→ TRY IT:
What is the number of lines below that contain the word "cyan"? Give only that number.

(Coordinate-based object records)
= = = = = = =

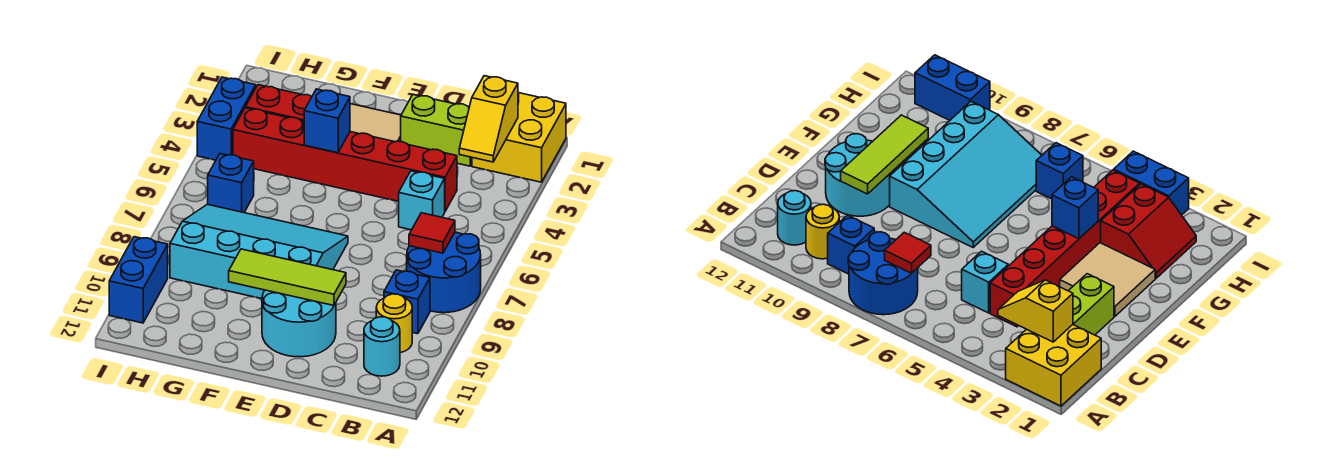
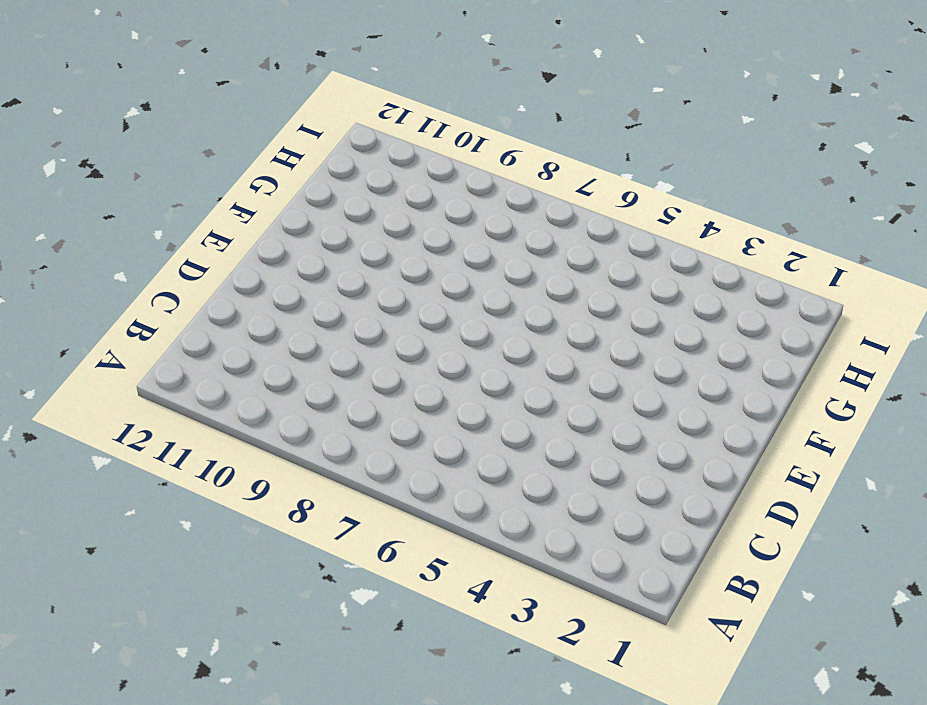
none -> yellow 2x2 brick [472,93,566,182]
none -> blue 2x2 round brick [407,232,481,313]
none -> blue 1x1 brick [384,270,430,334]

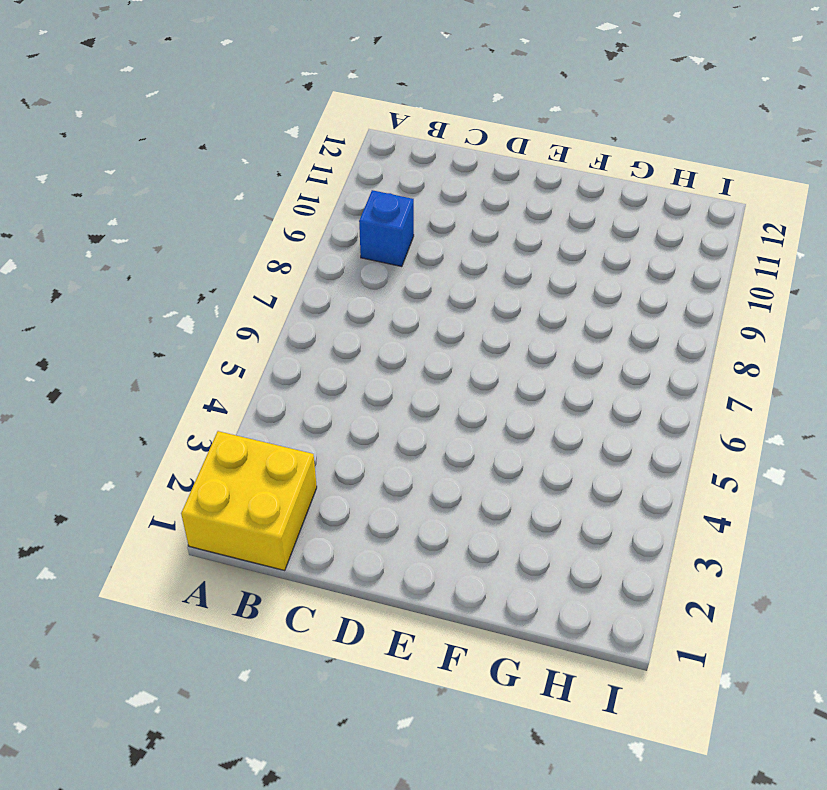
none -> blue 2x2 round brick [407,232,481,313]
none -> yellow 1x1 round brick [376,294,412,353]
none -> cyan 1x1 round brick [364,317,400,376]

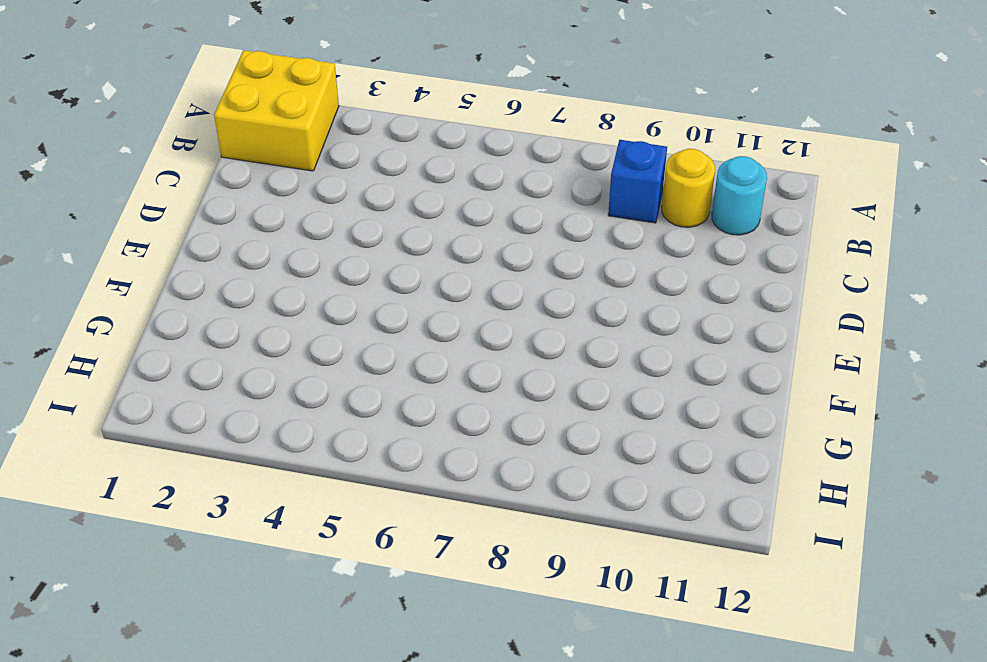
none -> blue 2x2 round brick [407,232,481,313]
none -> lime 1x2 brick [401,95,472,166]
none -> red 1x6 brick [233,108,457,211]

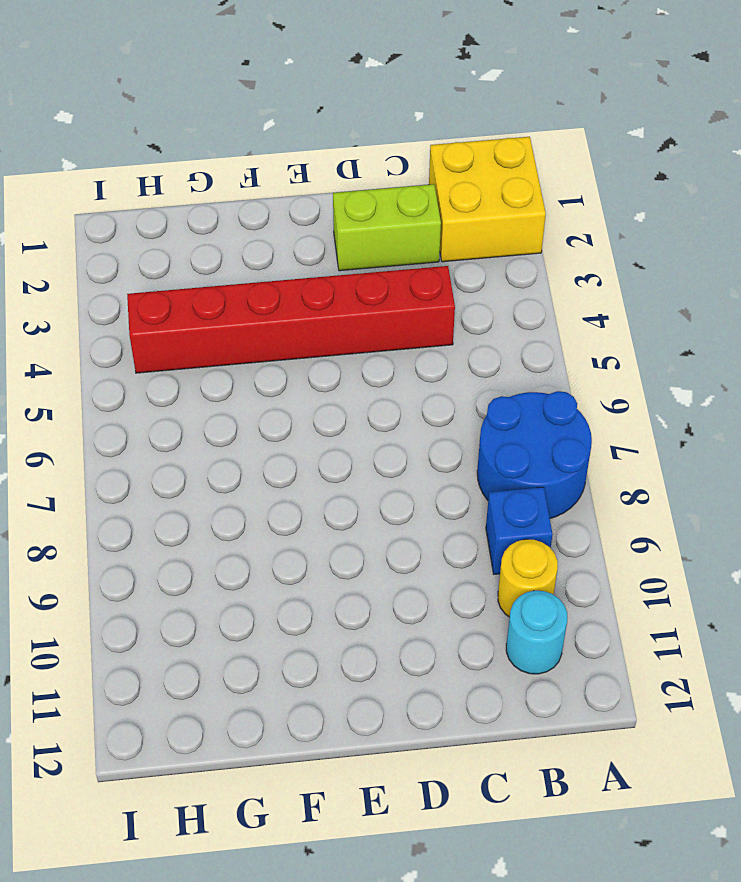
none -> cyan 1x1 brick [399,171,445,230]
none -> cyan 2x2 round brick [262,290,336,357]
none -> tan 2x2 tile [350,104,401,142]

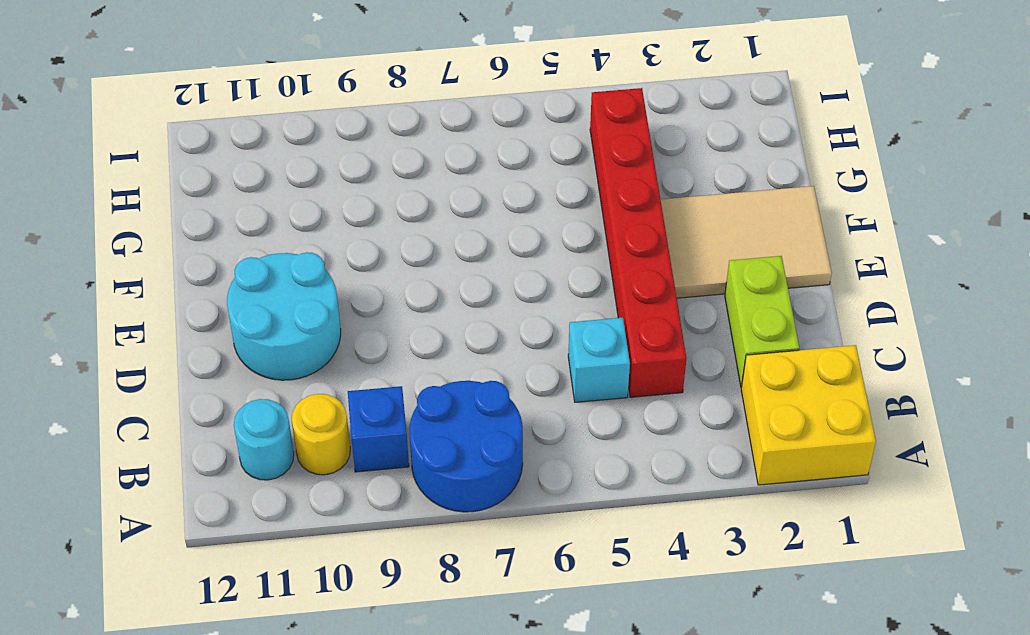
tan 2x3 tile [661,186,832,298] -> tan 2x2 tile [350,104,401,142]
none -> cyan 3x4 slope [170,204,348,299]
none -> red 2x2 slope [245,85,312,121]
none -> blue 1x1 brick [208,154,254,213]

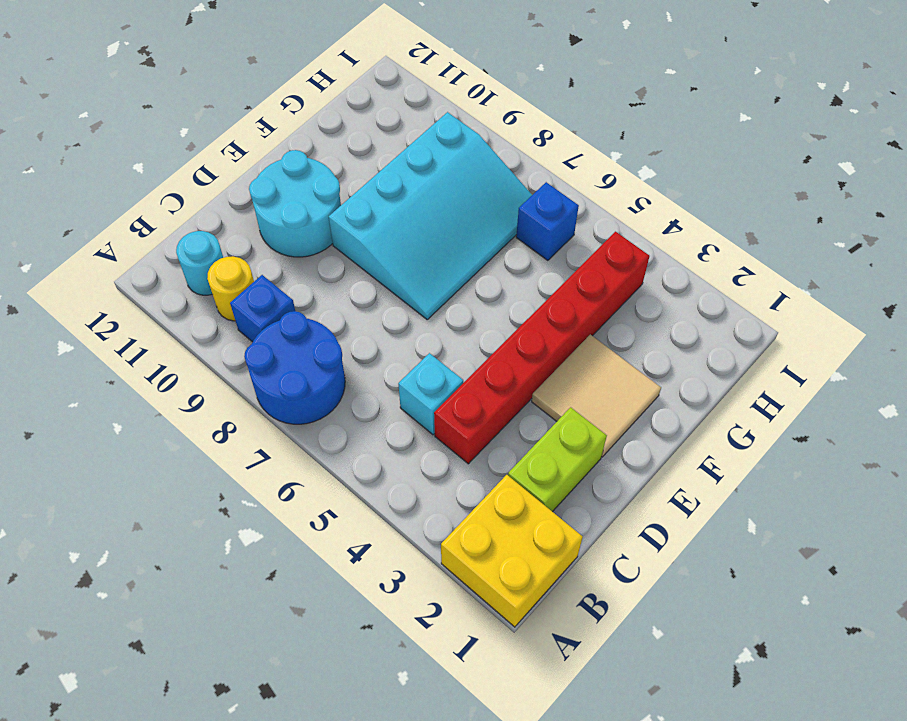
none -> red 2x2 slope [245,85,312,121]
none -> blue 1x2 brick [197,77,256,160]
none -> blue 1x2 brick [109,237,168,323]

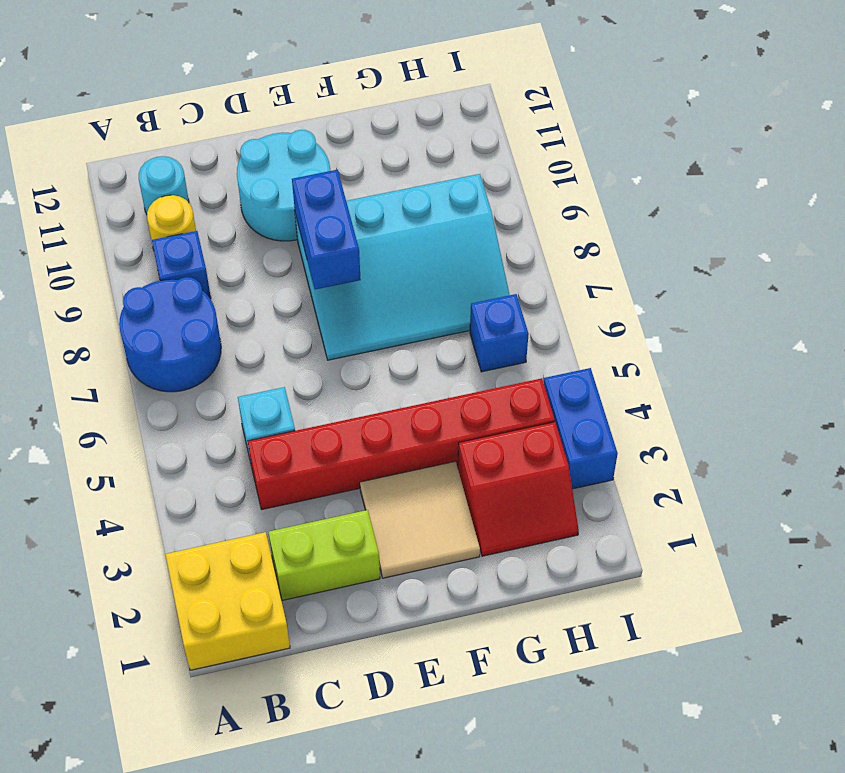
blue 1x2 brick [292,170,361,290] -> blue 1x2 brick moved to [109,237,168,323]
none -> yellow 1x2 slope [459,76,518,162]
none -> red 1x1 tile [409,213,455,253]
none -> lime 1x3 tile [229,249,346,306]

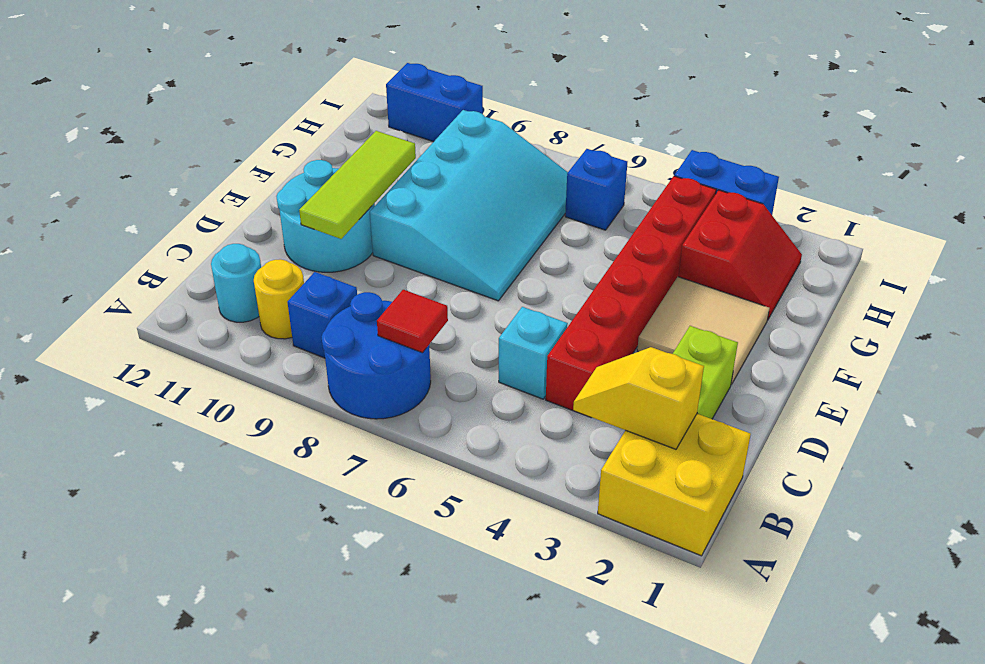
none -> blue 1x1 brick [304,89,350,153]

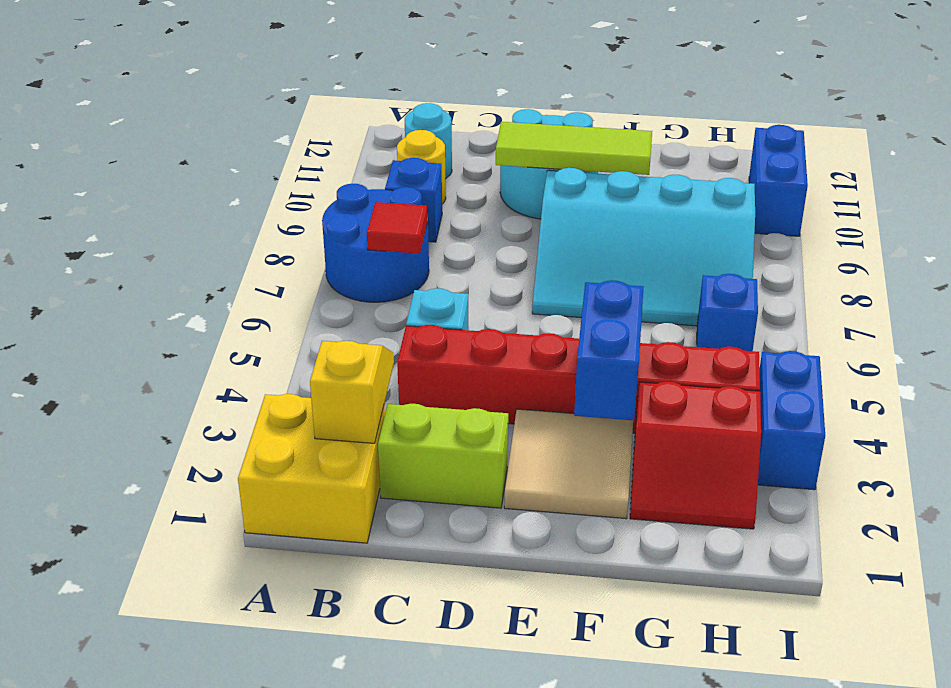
blue 1x2 brick [574,280,643,420] -> blue 1x1 brick [304,89,350,153]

= = = = = = =

→ EXERCISE SOLUTION:
4